- [TASK TO CARRY OUT]:
Pull every line containing the word "JACK" from the records.

═════ DATA TO PROCESS

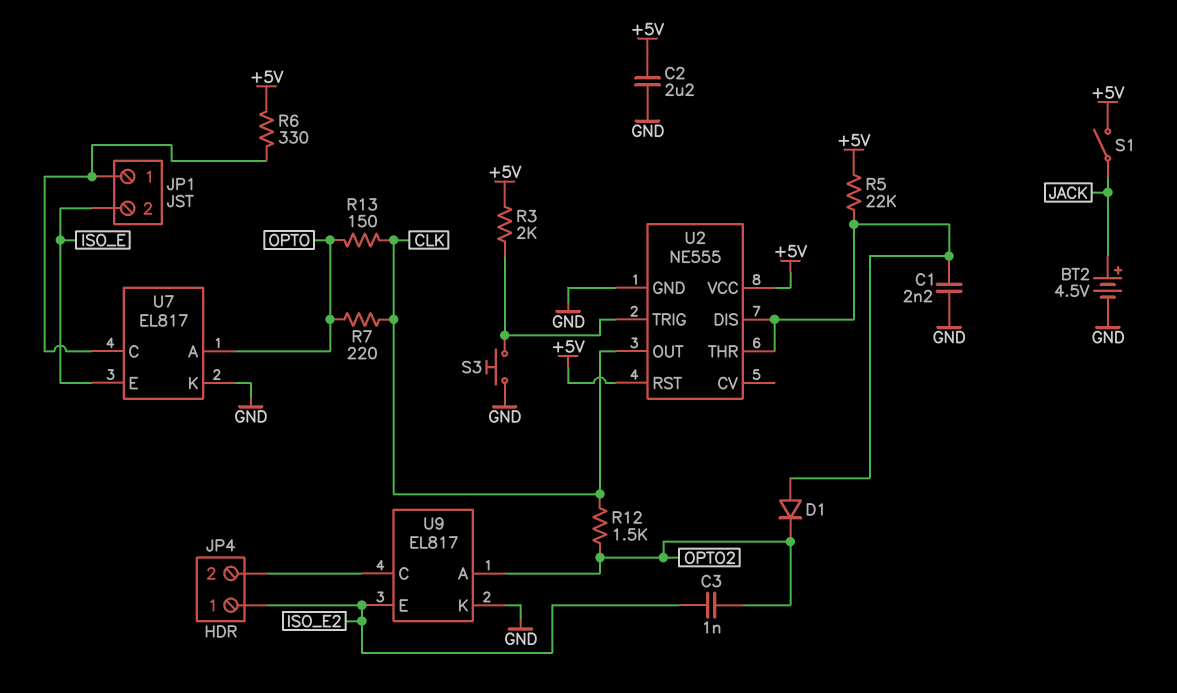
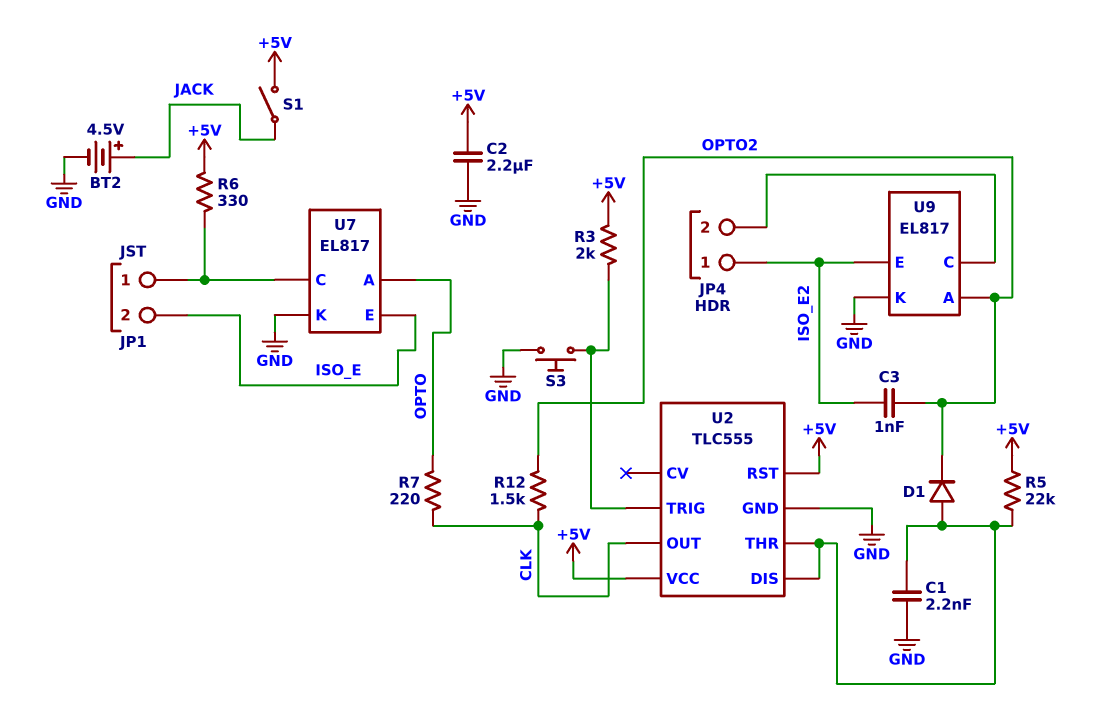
R13: 150 (CLK, OPTO) -> none
U2: NE555 -> TLC555

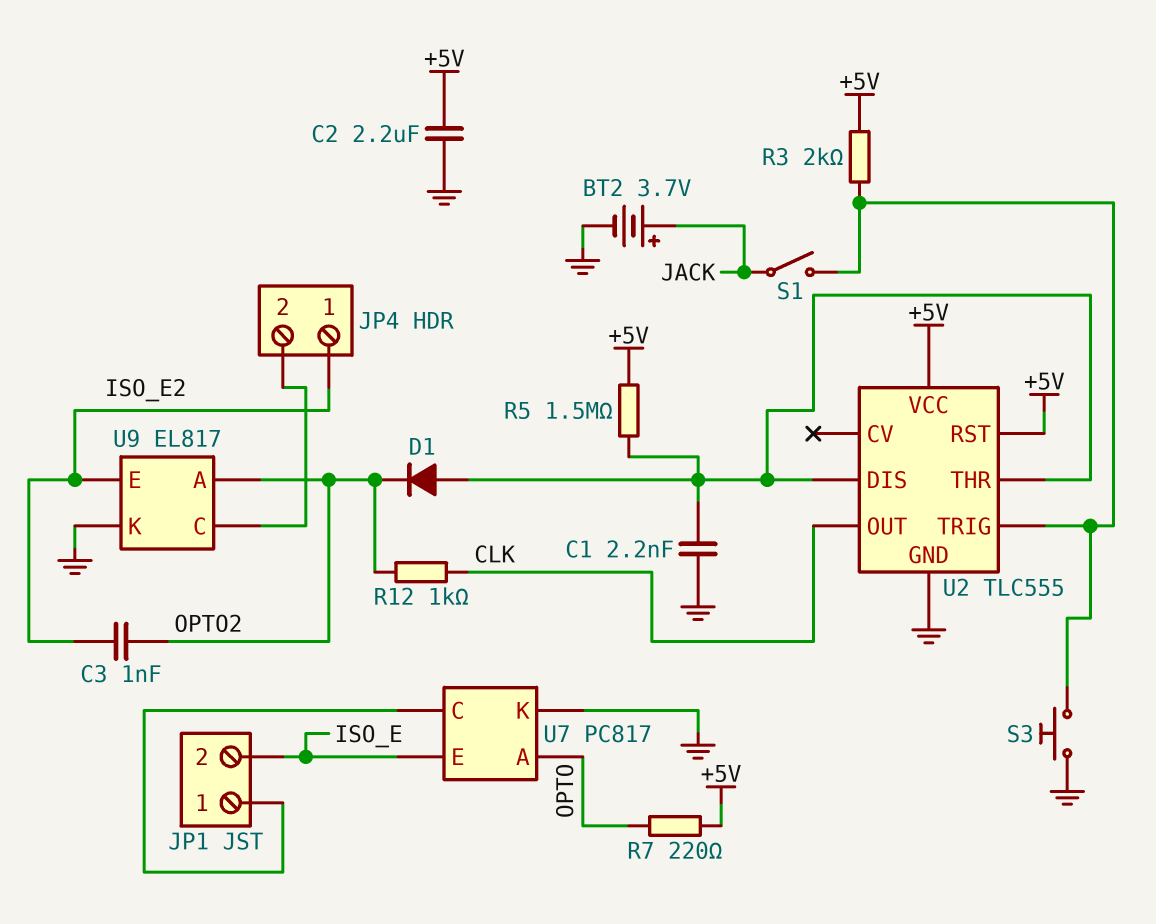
BT2: 4.5V (plus JACK, minus GND) -> 3.7V (plus JACK, minus GND)
R5: 22k (+5V, U2/DIS) -> 1.5M (+5V, U2/DIS)
R6: 330 (+5V, JP1/1) -> none
R7: 220 (CLK, OPTO) -> 220 (+5V, OPTO)
R12: 1.5k (CLK, OPTO2) -> 1k (CLK, OPTO2)
S1: switch (+5V, JACK) -> switch (JACK, U2/TRIG)
U7: EL817 -> PC817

══════════

- [RESULT BELOW]:
BT2: 4.5V (plus JACK, minus GND) -> 3.7V (plus JACK, minus GND)
S1: switch (+5V, JACK) -> switch (JACK, U2/TRIG)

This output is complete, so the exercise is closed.